— begin DATASET EXCERPTS —

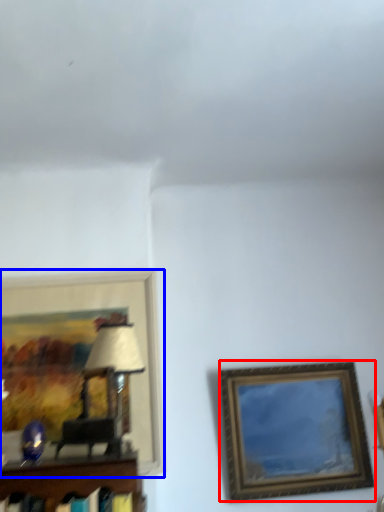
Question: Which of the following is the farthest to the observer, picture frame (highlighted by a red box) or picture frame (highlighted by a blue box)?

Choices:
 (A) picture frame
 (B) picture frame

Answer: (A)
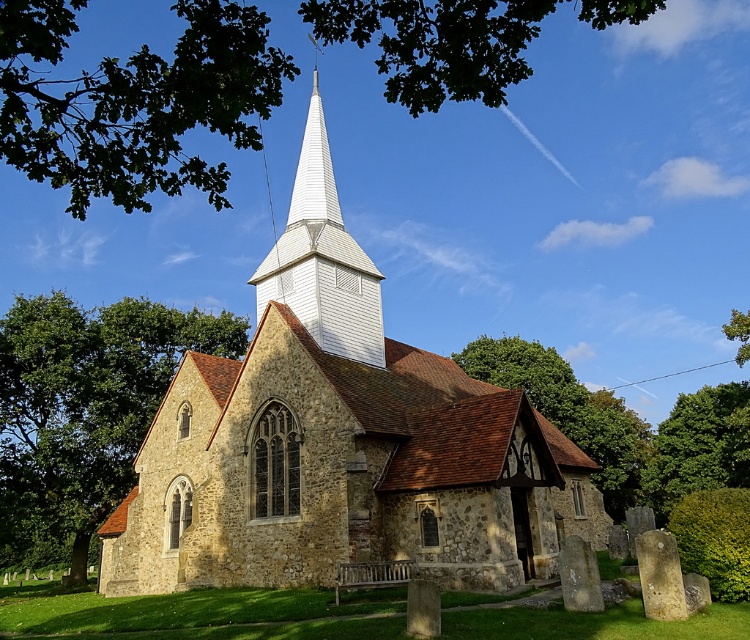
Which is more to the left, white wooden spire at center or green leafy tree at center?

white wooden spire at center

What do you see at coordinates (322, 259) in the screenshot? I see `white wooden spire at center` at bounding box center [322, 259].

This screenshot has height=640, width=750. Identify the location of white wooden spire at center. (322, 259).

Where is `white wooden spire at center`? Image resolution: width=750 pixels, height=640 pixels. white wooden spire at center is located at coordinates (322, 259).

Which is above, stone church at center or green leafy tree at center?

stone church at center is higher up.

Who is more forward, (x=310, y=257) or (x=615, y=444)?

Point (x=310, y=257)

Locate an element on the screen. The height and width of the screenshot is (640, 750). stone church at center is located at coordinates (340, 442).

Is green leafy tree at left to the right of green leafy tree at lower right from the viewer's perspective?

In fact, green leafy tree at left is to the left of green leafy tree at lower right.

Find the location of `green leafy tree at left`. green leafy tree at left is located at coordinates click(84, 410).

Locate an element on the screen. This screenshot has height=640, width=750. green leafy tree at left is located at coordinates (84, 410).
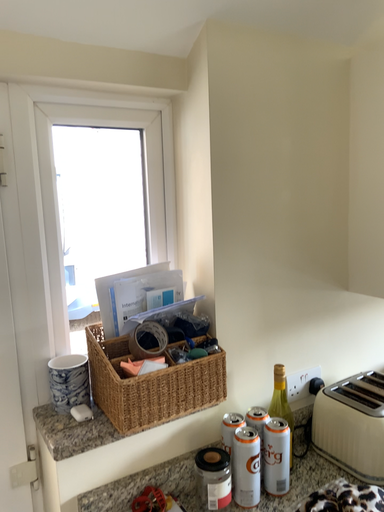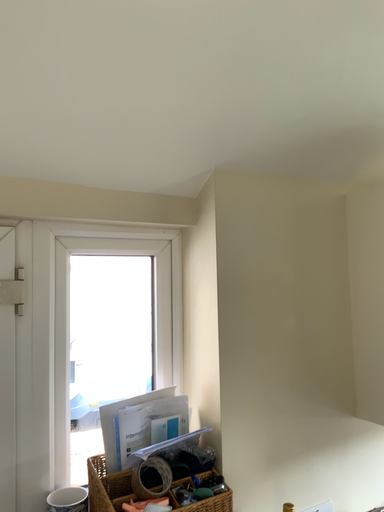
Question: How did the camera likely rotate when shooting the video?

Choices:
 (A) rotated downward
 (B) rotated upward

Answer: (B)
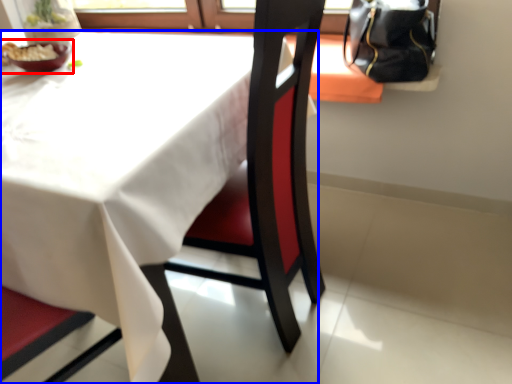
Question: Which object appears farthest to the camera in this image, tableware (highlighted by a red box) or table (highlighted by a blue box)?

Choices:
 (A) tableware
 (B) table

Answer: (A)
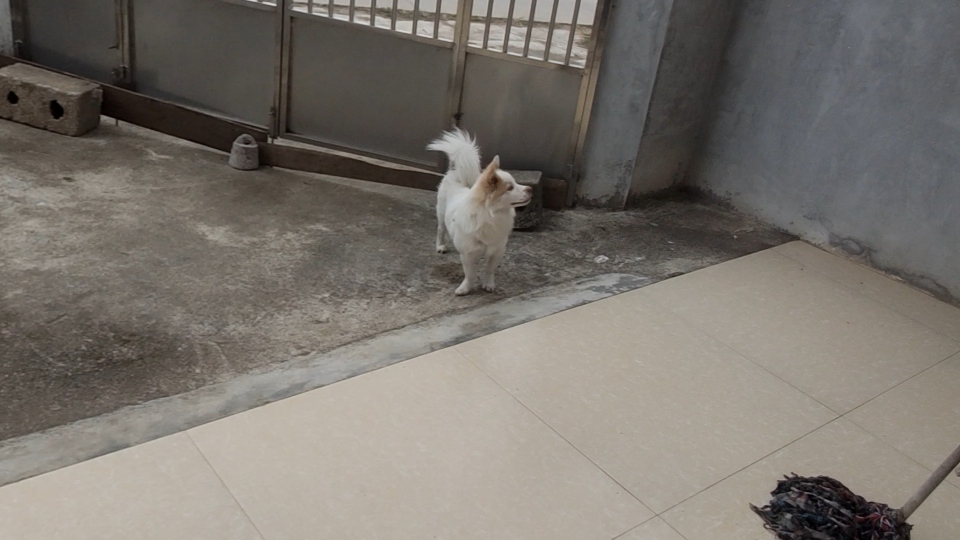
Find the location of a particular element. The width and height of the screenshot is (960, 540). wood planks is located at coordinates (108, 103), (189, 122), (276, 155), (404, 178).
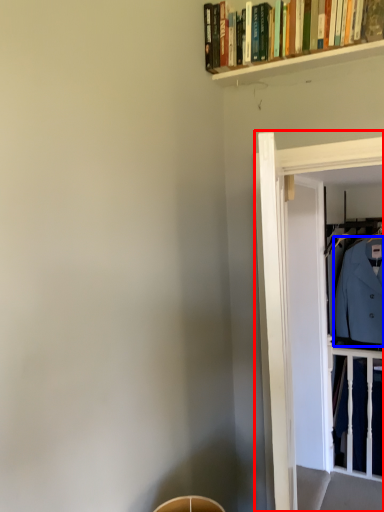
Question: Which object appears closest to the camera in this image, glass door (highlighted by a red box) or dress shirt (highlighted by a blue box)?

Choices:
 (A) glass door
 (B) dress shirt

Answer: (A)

— end DATASET EXCERPTS —

## WHAT YOU WILL DO:
Reproduce every one of the lines above word for word, leaving out the picture markers.

## WRITTEN ANSWER:
Question: Which of the following is the farthest to the observer, picture frame (highlighted by a red box) or picture frame (highlighted by a blue box)?

Choices:
 (A) picture frame
 (B) picture frame

Answer: (A)
Which is more to the left, white wooden spire at center or green leafy tree at center?

white wooden spire at center

What do you see at coordinates (322, 259) in the screenshot? I see `white wooden spire at center` at bounding box center [322, 259].

This screenshot has height=640, width=750. Identify the location of white wooden spire at center. (322, 259).

Where is `white wooden spire at center`? Image resolution: width=750 pixels, height=640 pixels. white wooden spire at center is located at coordinates (322, 259).

Which is above, stone church at center or green leafy tree at center?

stone church at center is higher up.

Who is more forward, (x=310, y=257) or (x=615, y=444)?

Point (x=310, y=257)

Locate an element on the screen. The height and width of the screenshot is (640, 750). stone church at center is located at coordinates (340, 442).

Is green leafy tree at left to the right of green leafy tree at lower right from the viewer's perspective?

In fact, green leafy tree at left is to the left of green leafy tree at lower right.

Find the location of `green leafy tree at left`. green leafy tree at left is located at coordinates click(84, 410).

Locate an element on the screen. This screenshot has height=640, width=750. green leafy tree at left is located at coordinates (84, 410).
Question: How did the camera likely rotate when shooting the video?

Choices:
 (A) rotated downward
 (B) rotated upward

Answer: (B)
Question: Which object appears farthest to the camera in this image, tableware (highlighted by a red box) or table (highlighted by a blue box)?

Choices:
 (A) tableware
 (B) table

Answer: (A)
Find the location of a particular element. The width and height of the screenshot is (960, 540). wood planks is located at coordinates (108, 103), (189, 122), (276, 155), (404, 178).
Question: Which object appears closest to the camera in this image, glass door (highlighted by a red box) or dress shirt (highlighted by a blue box)?

Choices:
 (A) glass door
 (B) dress shirt

Answer: (A)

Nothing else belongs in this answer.